**Set task:** Turn the lines below into a numbered list, starting with the line that contains "stretchy (753, 137)" and going on through the last line. Leave out any blank lines.

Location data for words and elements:

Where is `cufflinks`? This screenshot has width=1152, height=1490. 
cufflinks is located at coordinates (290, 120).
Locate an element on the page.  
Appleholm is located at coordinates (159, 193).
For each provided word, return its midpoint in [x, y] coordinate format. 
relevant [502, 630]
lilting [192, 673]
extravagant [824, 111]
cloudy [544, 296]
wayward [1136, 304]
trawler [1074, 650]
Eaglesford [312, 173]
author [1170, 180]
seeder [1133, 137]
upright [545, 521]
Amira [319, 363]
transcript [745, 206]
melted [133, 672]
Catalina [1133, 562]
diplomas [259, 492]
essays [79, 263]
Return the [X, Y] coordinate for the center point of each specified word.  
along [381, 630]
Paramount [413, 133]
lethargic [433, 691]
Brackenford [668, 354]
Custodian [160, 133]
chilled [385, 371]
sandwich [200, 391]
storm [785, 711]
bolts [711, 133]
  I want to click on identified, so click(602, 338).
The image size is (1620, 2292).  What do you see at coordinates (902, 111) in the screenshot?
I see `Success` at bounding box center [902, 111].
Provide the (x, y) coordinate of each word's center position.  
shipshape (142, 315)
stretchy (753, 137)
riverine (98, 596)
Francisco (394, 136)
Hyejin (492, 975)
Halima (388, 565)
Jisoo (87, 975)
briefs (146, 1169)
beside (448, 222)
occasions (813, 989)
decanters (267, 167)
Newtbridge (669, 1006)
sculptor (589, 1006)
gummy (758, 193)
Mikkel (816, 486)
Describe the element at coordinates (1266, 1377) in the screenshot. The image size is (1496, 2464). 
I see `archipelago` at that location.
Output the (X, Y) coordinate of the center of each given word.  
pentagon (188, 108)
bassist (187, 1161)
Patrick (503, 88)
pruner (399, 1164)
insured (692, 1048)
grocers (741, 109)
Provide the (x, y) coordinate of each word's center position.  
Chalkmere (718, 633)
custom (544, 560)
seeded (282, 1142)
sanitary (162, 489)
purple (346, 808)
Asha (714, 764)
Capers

**Exercise result:**
1. stretchy (753, 137)
2. riverine (98, 596)
3. Francisco (394, 136)
4. Hyejin (492, 975)
5. Halima (388, 565)
6. Jisoo (87, 975)
7. briefs (146, 1169)
8. beside (448, 222)
9. occasions (813, 989)
10. decanters (267, 167)
11. Newtbridge (669, 1006)
12. sculptor (589, 1006)
13. gummy (758, 193)
14. Mikkel (816, 486)
15. Describe the element at coordinates (1266, 1377) in the screenshot. The image size is (1496, 2464). 
16. I see `archipelago` at that location.
17. Output the (X, Y) coordinate of the center of each given word.  
18. pentagon (188, 108)
19. bassist (187, 1161)
20. Patrick (503, 88)
21. pruner (399, 1164)
22. insured (692, 1048)
23. grocers (741, 109)
24. Provide the (x, y) coordinate of each word's center position.  
25. Chalkmere (718, 633)
26. custom (544, 560)
27. seeded (282, 1142)
28. sanitary (162, 489)
29. purple (346, 808)
30. Asha (714, 764)
31. Capers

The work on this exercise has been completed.